### Scene comparison data
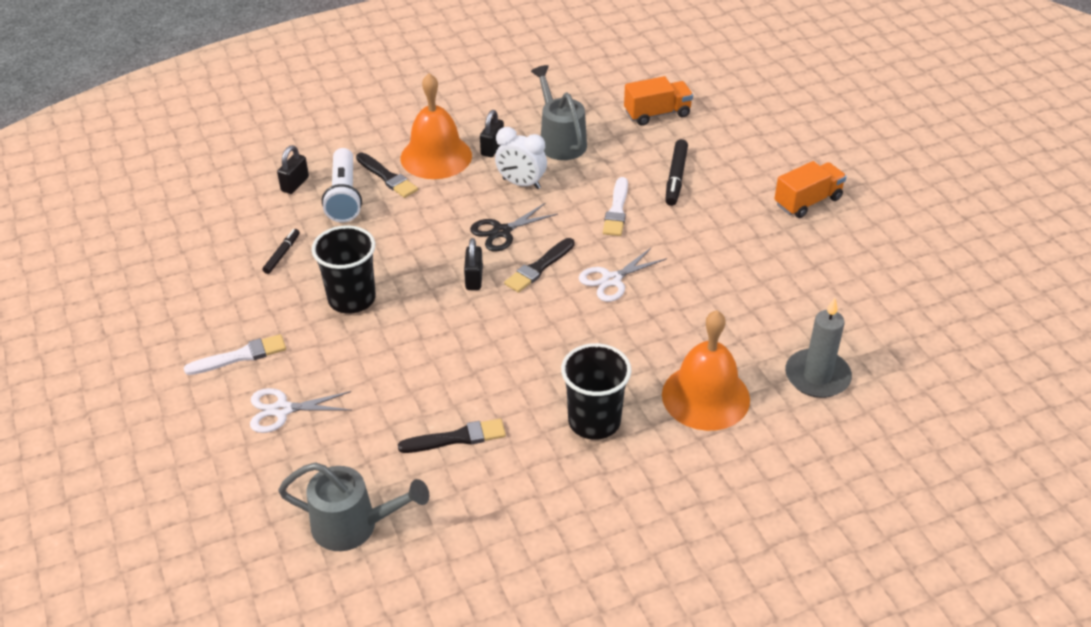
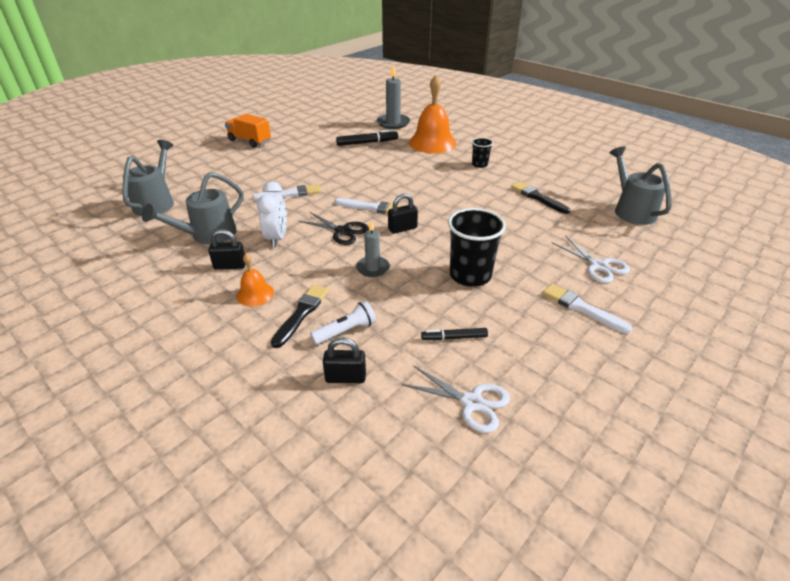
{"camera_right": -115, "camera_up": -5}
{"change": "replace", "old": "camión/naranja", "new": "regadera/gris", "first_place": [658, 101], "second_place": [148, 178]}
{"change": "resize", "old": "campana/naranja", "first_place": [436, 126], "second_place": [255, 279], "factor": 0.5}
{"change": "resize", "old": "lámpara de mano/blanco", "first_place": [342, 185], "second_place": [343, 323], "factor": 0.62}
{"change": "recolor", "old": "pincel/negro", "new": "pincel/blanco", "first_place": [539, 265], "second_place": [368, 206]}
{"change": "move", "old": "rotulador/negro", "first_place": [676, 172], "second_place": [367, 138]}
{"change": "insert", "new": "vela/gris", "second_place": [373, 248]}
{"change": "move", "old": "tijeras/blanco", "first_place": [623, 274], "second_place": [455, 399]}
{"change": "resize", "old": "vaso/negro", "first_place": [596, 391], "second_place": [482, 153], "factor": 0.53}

### Task
Which of the lines above hold the string "resize"? Pick each of them out.

### Exercise answer
{"change": "resize", "old": "campana/naranja", "first_place": [436, 126], "second_place": [255, 279], "factor": 0.5}
{"change": "resize", "old": "lámpara de mano/blanco", "first_place": [342, 185], "second_place": [343, 323], "factor": 0.62}
{"change": "resize", "old": "vaso/negro", "first_place": [596, 391], "second_place": [482, 153], "factor": 0.53}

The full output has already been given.